**WHAT THIS TASK INVOLVES**
Return verbatim the line containing "DRIVER3: DRV8833 -> L9110S" together with all lines that follow it in the records, and no other material.

**DATA PROVIDED**
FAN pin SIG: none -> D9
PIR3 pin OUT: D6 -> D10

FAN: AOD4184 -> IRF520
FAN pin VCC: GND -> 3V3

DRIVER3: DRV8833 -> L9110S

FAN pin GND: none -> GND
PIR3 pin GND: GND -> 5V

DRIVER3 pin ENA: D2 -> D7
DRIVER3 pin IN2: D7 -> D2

**RESPONSE AREA**
DRIVER3: DRV8833 -> L9110S

FAN pin GND: none -> GND
PIR3 pin GND: GND -> 5V

DRIVER3 pin ENA: D2 -> D7
DRIVER3 pin IN2: D7 -> D2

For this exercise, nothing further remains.